• [Problem description]: Below are some records. Return exactly the lines from the one with "green ball: [372,429,471,528]" to the one with "white ball: [276,244,362,330]", and nothing else.

• [Dataset records]:
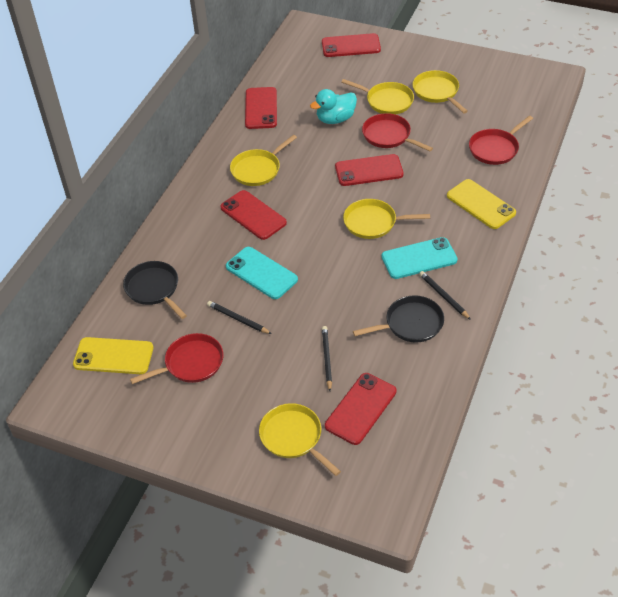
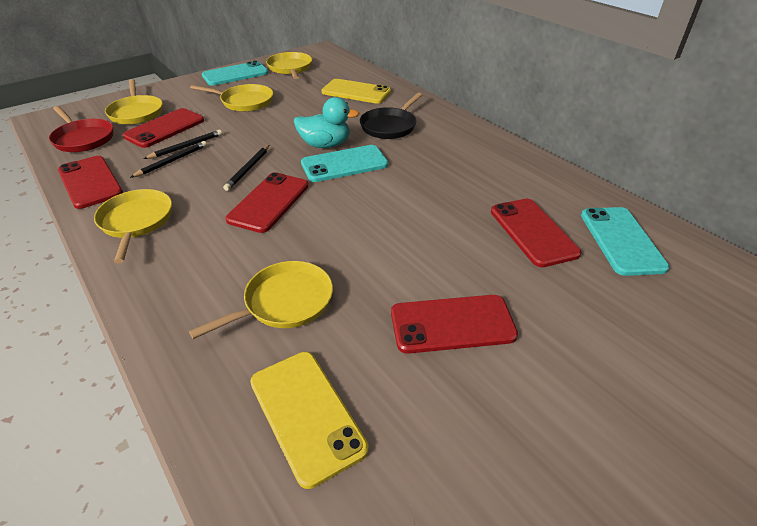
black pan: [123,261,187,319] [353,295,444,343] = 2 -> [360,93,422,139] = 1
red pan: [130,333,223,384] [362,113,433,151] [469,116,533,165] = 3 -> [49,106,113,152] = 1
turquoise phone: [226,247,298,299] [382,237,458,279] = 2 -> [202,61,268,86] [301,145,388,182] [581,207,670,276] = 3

==

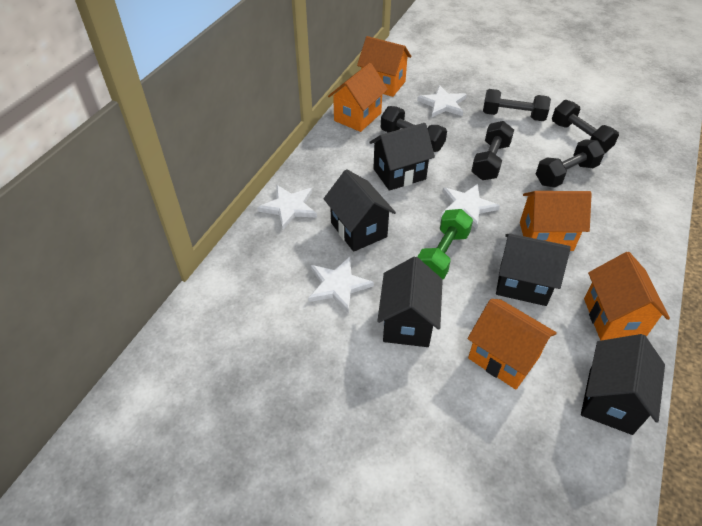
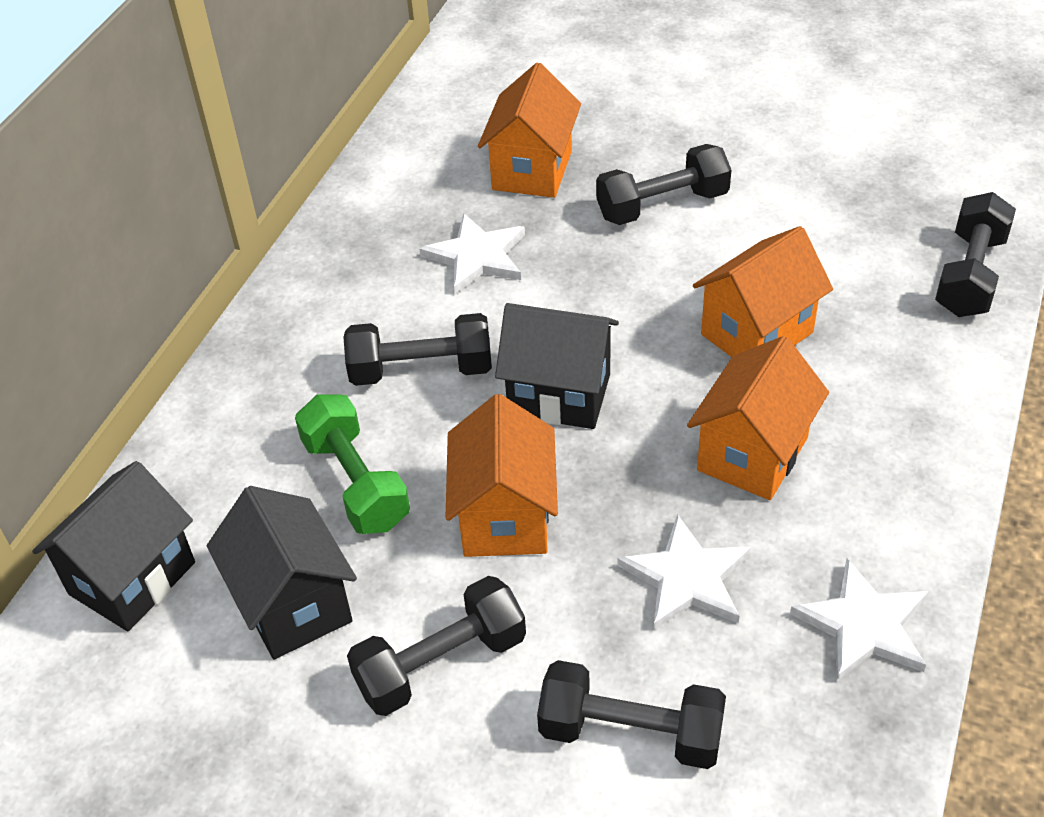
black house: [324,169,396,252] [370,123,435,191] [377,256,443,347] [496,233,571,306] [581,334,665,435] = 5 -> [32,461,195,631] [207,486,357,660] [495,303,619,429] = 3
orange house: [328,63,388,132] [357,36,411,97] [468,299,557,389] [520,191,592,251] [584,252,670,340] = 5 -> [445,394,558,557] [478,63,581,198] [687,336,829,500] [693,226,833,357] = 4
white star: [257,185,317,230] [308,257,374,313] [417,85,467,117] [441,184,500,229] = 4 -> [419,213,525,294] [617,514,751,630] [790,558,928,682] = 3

...

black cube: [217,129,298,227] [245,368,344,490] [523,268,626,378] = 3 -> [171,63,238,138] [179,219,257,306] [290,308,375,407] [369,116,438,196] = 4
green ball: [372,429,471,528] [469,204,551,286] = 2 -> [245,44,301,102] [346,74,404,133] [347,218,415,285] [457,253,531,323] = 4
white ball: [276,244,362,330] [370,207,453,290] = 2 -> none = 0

• [Response]:
green ball: [372,429,471,528] [469,204,551,286] = 2 -> [245,44,301,102] [346,74,404,133] [347,218,415,285] [457,253,531,323] = 4
white ball: [276,244,362,330] [370,207,453,290] = 2 -> none = 0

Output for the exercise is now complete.